● **DIRECTIONS FOR THIS TASK**
From the line with "TFT1 pin RES: A5 -> A3" through the line with "SONAR1 pin TRIG: RX -> D4", inclusive, return each line of the data below exactly and leave the rest out.

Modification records
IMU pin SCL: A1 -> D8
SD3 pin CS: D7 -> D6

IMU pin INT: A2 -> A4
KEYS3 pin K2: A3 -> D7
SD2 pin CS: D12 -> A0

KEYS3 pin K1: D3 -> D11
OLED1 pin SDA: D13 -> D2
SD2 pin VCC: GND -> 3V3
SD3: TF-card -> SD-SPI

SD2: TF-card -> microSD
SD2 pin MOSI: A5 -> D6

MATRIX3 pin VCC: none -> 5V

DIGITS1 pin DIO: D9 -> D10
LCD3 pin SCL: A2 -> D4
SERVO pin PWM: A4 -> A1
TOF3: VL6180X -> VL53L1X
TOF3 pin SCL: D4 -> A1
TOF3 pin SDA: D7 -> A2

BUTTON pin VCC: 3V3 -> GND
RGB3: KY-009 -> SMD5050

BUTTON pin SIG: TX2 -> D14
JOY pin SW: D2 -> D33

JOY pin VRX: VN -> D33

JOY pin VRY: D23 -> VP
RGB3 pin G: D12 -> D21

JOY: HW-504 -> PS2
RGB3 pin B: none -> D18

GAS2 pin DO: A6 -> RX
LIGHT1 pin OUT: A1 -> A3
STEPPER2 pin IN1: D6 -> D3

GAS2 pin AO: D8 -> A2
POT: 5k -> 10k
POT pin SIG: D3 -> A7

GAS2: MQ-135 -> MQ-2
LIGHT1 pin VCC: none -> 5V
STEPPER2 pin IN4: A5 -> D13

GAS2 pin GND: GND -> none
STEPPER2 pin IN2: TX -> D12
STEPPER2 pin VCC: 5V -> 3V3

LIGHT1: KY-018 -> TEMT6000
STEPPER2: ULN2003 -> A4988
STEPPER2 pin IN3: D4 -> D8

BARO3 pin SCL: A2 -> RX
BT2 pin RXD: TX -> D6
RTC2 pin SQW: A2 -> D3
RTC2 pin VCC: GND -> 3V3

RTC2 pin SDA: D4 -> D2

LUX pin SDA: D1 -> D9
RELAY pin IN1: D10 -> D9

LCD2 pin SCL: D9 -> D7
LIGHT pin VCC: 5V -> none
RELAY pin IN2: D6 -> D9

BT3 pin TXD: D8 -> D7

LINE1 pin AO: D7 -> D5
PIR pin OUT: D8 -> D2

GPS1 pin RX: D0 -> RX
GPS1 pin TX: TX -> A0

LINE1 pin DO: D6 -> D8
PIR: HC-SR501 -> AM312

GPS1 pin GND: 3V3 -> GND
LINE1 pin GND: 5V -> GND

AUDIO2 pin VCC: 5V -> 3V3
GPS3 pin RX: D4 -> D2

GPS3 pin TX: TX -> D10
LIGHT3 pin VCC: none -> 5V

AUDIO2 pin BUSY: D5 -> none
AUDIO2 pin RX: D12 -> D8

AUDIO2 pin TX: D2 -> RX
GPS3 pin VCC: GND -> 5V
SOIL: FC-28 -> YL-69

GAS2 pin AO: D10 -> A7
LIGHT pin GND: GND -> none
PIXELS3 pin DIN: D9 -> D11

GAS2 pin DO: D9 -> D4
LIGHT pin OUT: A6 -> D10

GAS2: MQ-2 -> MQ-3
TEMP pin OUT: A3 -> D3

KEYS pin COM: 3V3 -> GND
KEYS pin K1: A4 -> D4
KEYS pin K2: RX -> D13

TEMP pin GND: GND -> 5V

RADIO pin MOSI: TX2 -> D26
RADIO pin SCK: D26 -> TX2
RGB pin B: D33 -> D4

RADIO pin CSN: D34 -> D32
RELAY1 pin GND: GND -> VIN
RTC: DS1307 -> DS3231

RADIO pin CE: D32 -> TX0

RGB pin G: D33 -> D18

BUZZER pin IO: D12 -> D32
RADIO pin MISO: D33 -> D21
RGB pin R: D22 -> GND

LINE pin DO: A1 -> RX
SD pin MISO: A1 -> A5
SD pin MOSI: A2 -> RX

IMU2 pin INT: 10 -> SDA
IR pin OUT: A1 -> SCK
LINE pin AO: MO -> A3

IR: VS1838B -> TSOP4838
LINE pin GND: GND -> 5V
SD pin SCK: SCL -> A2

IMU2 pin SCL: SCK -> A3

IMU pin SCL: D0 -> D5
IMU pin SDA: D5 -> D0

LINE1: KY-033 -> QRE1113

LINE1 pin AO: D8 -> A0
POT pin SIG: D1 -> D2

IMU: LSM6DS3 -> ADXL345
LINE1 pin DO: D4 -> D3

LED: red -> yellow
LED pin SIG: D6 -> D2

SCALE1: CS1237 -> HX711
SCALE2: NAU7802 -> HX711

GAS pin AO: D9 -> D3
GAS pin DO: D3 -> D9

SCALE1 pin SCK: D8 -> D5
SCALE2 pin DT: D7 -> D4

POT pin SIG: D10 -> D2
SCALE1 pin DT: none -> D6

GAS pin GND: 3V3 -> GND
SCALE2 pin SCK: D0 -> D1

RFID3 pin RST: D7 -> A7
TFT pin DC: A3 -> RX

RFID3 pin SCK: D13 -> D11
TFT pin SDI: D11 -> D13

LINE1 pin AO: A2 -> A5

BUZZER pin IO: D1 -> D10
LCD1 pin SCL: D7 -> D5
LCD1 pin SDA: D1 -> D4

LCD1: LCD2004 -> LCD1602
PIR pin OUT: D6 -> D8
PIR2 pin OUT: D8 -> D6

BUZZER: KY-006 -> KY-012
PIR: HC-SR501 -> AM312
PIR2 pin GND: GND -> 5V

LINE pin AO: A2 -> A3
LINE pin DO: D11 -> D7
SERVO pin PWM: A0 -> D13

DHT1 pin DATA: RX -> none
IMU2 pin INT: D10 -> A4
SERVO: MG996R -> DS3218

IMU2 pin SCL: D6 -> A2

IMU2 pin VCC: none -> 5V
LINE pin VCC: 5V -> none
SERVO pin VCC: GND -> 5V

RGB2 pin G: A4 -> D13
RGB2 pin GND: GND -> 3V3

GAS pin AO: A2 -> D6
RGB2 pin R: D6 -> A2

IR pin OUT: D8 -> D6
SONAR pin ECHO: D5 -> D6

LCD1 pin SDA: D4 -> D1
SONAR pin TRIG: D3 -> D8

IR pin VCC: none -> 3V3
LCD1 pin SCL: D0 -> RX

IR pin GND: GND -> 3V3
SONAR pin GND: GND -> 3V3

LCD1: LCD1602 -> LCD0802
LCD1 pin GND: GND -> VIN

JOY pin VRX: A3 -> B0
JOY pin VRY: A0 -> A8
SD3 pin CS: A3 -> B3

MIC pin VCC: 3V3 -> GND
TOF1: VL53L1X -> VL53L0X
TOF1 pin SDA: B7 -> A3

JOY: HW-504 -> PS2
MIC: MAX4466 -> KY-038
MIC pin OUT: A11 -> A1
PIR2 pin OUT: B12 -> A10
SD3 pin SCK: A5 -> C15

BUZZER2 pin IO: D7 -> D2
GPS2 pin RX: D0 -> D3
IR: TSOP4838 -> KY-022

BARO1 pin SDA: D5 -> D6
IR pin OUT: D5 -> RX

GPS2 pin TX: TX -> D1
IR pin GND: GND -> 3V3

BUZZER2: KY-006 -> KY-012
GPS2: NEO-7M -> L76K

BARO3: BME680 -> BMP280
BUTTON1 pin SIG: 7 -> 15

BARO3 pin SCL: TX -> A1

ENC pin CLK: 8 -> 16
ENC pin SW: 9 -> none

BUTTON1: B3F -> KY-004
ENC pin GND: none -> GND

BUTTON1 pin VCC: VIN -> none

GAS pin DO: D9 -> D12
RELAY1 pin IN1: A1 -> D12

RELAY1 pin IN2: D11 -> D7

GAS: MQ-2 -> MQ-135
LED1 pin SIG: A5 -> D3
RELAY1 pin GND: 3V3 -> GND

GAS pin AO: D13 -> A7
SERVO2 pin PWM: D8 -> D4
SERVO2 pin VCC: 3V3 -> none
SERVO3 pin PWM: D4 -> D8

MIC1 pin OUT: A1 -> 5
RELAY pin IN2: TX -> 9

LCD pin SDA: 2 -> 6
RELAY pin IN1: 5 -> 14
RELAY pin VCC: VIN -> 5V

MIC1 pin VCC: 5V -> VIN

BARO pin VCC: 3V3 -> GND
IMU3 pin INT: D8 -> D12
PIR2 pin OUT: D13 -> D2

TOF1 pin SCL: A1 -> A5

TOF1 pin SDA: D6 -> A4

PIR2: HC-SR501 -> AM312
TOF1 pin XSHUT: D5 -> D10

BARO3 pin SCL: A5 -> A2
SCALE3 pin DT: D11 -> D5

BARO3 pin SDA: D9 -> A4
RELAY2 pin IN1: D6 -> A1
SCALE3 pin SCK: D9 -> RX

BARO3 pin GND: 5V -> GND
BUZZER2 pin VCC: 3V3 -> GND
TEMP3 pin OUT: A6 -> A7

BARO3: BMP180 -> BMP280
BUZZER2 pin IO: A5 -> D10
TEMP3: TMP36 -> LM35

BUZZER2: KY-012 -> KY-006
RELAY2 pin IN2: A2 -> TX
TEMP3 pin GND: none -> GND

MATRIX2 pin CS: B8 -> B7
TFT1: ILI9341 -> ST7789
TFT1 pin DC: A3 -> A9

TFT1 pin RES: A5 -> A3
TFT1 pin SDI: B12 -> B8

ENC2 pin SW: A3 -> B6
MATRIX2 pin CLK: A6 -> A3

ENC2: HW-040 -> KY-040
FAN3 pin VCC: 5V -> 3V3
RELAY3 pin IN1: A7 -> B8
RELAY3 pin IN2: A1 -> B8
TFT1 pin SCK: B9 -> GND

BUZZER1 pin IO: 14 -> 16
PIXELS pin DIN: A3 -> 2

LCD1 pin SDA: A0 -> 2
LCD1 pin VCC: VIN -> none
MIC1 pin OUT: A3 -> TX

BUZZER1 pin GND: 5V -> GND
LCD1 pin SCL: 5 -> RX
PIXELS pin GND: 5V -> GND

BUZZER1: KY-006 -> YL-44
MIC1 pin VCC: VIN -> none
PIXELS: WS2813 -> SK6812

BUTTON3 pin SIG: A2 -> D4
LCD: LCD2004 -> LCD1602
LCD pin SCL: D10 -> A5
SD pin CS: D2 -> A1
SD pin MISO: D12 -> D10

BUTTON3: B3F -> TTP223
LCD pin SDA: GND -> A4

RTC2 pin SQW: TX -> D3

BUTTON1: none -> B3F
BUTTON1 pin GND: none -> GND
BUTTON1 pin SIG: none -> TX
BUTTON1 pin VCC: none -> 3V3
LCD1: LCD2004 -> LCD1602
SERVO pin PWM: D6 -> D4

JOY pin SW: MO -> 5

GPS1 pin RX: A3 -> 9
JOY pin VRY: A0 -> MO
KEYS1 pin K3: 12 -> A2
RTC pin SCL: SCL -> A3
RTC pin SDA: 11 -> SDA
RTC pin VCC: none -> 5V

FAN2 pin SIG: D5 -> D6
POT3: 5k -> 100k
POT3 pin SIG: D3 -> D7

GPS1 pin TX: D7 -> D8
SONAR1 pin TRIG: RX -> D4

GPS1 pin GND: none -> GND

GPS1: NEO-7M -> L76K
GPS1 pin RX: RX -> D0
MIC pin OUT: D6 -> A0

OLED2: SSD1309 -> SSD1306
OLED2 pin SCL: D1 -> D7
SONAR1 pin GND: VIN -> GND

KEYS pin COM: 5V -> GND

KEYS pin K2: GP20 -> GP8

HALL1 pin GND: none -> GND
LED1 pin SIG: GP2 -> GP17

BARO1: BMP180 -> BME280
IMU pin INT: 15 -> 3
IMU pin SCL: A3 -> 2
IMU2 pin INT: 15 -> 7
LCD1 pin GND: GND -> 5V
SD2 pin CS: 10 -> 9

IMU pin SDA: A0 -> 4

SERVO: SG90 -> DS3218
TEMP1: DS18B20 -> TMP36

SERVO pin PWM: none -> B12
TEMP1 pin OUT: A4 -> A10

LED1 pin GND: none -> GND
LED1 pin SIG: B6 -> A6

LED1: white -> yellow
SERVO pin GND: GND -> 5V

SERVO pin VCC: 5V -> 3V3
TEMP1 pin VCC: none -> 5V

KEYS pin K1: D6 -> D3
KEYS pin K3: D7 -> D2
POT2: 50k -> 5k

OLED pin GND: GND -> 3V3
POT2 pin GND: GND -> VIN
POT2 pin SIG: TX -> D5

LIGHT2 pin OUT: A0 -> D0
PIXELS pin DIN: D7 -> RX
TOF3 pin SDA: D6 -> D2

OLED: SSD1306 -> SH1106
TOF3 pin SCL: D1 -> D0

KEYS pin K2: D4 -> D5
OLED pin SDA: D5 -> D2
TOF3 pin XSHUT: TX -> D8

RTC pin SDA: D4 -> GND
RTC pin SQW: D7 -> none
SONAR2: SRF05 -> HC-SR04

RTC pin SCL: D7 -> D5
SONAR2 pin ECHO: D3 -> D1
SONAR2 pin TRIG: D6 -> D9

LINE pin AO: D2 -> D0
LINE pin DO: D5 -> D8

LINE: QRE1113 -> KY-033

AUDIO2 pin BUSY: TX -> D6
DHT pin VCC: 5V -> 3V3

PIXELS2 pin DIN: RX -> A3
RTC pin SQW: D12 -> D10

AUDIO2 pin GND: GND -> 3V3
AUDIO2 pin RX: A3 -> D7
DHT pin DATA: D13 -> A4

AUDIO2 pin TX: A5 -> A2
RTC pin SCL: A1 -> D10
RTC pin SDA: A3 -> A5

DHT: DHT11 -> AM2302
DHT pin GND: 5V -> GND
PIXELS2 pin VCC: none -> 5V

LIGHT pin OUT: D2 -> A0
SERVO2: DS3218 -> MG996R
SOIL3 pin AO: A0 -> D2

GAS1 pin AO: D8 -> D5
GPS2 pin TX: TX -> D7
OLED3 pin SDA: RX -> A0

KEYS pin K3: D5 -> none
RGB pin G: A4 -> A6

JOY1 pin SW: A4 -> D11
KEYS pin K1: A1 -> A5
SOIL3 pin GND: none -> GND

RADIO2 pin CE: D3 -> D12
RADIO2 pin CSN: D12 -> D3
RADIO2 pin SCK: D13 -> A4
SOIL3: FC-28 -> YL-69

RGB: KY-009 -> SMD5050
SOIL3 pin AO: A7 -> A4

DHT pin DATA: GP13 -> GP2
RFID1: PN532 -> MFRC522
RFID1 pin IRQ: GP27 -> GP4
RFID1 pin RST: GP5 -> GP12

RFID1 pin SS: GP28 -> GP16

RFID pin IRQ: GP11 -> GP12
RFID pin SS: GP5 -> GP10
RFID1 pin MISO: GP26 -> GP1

● **ANSWER TO THE PROBLEM**
TFT1 pin RES: A5 -> A3
TFT1 pin SDI: B12 -> B8

ENC2 pin SW: A3 -> B6
MATRIX2 pin CLK: A6 -> A3

ENC2: HW-040 -> KY-040
FAN3 pin VCC: 5V -> 3V3
RELAY3 pin IN1: A7 -> B8
RELAY3 pin IN2: A1 -> B8
TFT1 pin SCK: B9 -> GND

BUZZER1 pin IO: 14 -> 16
PIXELS pin DIN: A3 -> 2

LCD1 pin SDA: A0 -> 2
LCD1 pin VCC: VIN -> none
MIC1 pin OUT: A3 -> TX

BUZZER1 pin GND: 5V -> GND
LCD1 pin SCL: 5 -> RX
PIXELS pin GND: 5V -> GND

BUZZER1: KY-006 -> YL-44
MIC1 pin VCC: VIN -> none
PIXELS: WS2813 -> SK6812

BUTTON3 pin SIG: A2 -> D4
LCD: LCD2004 -> LCD1602
LCD pin SCL: D10 -> A5
SD pin CS: D2 -> A1
SD pin MISO: D12 -> D10

BUTTON3: B3F -> TTP223
LCD pin SDA: GND -> A4

RTC2 pin SQW: TX -> D3

BUTTON1: none -> B3F
BUTTON1 pin GND: none -> GND
BUTTON1 pin SIG: none -> TX
BUTTON1 pin VCC: none -> 3V3
LCD1: LCD2004 -> LCD1602
SERVO pin PWM: D6 -> D4

JOY pin SW: MO -> 5

GPS1 pin RX: A3 -> 9
JOY pin VRY: A0 -> MO
KEYS1 pin K3: 12 -> A2
RTC pin SCL: SCL -> A3
RTC pin SDA: 11 -> SDA
RTC pin VCC: none -> 5V

FAN2 pin SIG: D5 -> D6
POT3: 5k -> 100k
POT3 pin SIG: D3 -> D7

GPS1 pin TX: D7 -> D8
SONAR1 pin TRIG: RX -> D4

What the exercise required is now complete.